(TASK OBJECTIVE)
Output the data in full. Keep every word exact and exclude the pictures.

(DATA SHOWN)

+++

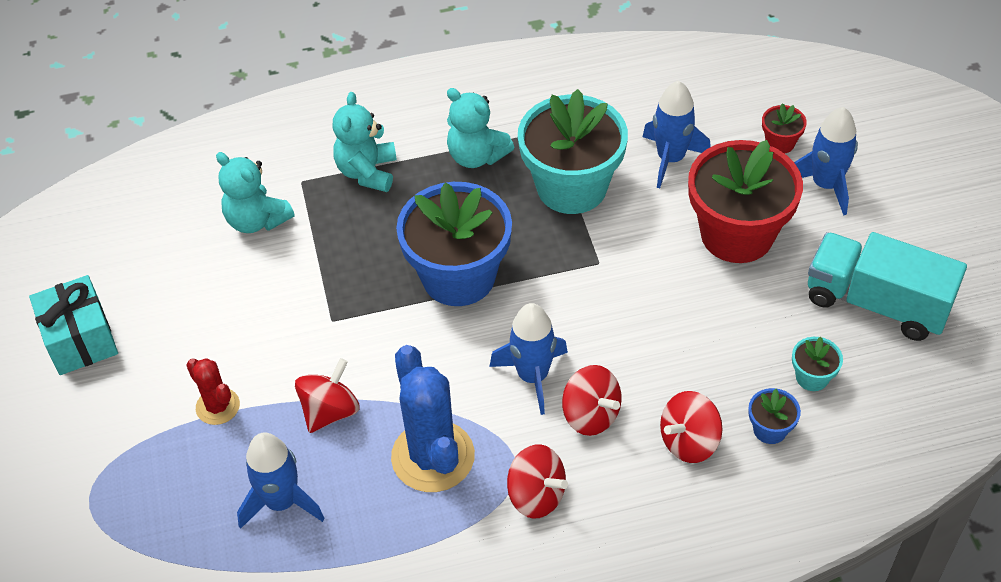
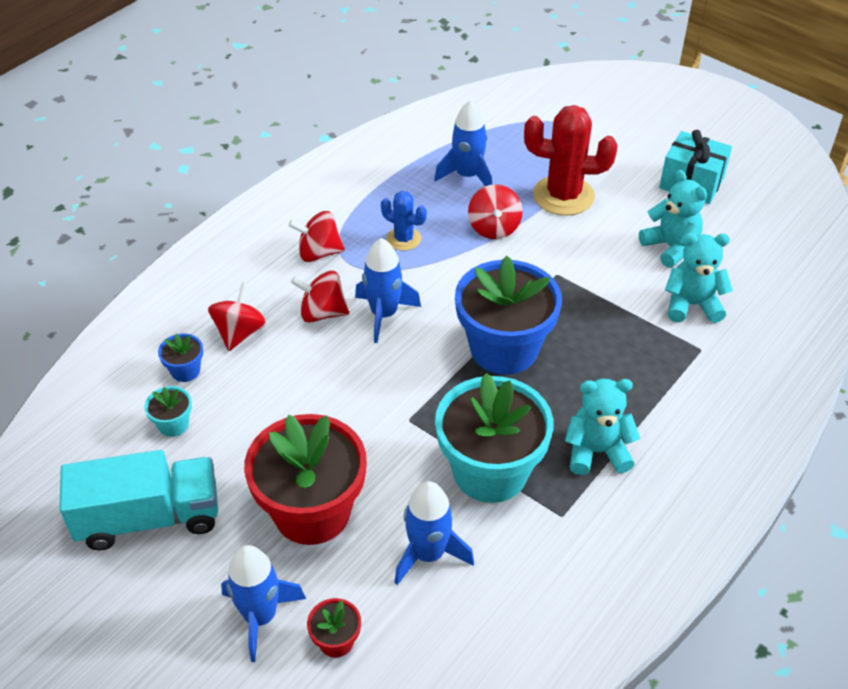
camera: 140 degrees right, 5 degrees down
(218, 406) = (563, 196): red cactus -> red cactus, size x1.84
(367, 172) = (663, 385): turquoise teddy bear -> turquoise teddy bear (671, 247)
(433, 456) = (404, 239): blue cactus -> blue cactus, size x0.54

+++

(EXERCISE RESPONSE)
camera: 140 degrees right, 5 degrees down
(218, 406) = (563, 196): red cactus -> red cactus, size x1.84
(367, 172) = (663, 385): turquoise teddy bear -> turquoise teddy bear (671, 247)
(433, 456) = (404, 239): blue cactus -> blue cactus, size x0.54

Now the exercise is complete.